Object change listings

*** Begin section ***

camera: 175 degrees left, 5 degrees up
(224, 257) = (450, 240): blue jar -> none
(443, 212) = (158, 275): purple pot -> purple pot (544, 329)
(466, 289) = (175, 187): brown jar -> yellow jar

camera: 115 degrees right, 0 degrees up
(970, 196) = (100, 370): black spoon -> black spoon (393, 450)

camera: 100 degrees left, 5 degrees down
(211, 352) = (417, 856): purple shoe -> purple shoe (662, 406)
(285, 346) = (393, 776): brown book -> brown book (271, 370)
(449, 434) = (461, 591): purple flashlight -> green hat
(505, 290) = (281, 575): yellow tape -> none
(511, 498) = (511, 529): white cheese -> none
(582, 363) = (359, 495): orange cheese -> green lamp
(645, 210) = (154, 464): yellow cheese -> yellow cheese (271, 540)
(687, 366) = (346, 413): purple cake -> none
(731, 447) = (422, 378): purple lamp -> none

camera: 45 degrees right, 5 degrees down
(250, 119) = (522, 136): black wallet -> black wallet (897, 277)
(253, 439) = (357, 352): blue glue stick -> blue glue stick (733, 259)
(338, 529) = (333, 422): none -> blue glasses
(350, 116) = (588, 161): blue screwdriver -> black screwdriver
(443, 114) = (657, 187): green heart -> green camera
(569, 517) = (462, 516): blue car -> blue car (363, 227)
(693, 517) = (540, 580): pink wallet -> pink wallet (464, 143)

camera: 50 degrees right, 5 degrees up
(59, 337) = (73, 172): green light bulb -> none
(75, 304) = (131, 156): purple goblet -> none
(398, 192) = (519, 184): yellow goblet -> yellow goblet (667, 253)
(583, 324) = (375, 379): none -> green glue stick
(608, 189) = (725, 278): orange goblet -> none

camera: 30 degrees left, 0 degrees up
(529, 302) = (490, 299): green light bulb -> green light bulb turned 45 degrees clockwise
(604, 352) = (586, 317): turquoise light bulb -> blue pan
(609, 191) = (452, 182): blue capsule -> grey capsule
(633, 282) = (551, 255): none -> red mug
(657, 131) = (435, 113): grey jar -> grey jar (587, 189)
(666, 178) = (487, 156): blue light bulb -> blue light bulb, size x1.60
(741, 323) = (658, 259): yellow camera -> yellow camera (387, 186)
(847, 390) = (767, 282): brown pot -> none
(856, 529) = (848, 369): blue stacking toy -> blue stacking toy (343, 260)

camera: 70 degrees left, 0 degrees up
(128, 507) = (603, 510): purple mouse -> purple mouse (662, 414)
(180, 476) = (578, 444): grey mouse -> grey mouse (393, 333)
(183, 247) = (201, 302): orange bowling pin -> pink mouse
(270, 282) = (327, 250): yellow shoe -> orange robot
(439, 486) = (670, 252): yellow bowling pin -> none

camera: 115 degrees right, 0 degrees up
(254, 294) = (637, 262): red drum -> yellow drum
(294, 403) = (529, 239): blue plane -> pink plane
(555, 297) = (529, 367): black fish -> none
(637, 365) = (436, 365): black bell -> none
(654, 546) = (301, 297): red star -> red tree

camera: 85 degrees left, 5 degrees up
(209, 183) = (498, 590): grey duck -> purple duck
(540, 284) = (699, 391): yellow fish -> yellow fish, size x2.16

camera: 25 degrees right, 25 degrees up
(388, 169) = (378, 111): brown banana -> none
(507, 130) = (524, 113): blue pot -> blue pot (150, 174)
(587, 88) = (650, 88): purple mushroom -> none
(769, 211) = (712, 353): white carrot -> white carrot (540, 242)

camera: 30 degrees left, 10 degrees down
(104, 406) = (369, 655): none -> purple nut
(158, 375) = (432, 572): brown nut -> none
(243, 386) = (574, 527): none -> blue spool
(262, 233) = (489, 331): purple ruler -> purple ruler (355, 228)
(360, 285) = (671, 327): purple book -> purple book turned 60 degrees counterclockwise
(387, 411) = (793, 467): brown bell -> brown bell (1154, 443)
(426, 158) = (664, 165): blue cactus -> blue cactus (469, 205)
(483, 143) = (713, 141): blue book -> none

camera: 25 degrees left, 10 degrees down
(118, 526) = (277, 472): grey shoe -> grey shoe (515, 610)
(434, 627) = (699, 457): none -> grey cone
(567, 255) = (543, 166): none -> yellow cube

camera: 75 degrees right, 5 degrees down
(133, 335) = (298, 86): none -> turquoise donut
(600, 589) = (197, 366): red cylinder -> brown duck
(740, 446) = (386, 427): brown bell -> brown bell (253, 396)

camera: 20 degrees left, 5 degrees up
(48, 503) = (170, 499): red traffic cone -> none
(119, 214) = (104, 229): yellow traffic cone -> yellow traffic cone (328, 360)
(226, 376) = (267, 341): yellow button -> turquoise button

*** End section ***

Would you please reproduce the records above exactly, only from their first line through the line holding "(253, 439) = (357, 352): blue", with both ends included?

## Answer space
camera: 175 degrees left, 5 degrees up
(224, 257) = (450, 240): blue jar -> none
(443, 212) = (158, 275): purple pot -> purple pot (544, 329)
(466, 289) = (175, 187): brown jar -> yellow jar

camera: 115 degrees right, 0 degrees up
(970, 196) = (100, 370): black spoon -> black spoon (393, 450)

camera: 100 degrees left, 5 degrees down
(211, 352) = (417, 856): purple shoe -> purple shoe (662, 406)
(285, 346) = (393, 776): brown book -> brown book (271, 370)
(449, 434) = (461, 591): purple flashlight -> green hat
(505, 290) = (281, 575): yellow tape -> none
(511, 498) = (511, 529): white cheese -> none
(582, 363) = (359, 495): orange cheese -> green lamp
(645, 210) = (154, 464): yellow cheese -> yellow cheese (271, 540)
(687, 366) = (346, 413): purple cake -> none
(731, 447) = (422, 378): purple lamp -> none

camera: 45 degrees right, 5 degrees down
(250, 119) = (522, 136): black wallet -> black wallet (897, 277)
(253, 439) = (357, 352): blue glue stick -> blue glue stick (733, 259)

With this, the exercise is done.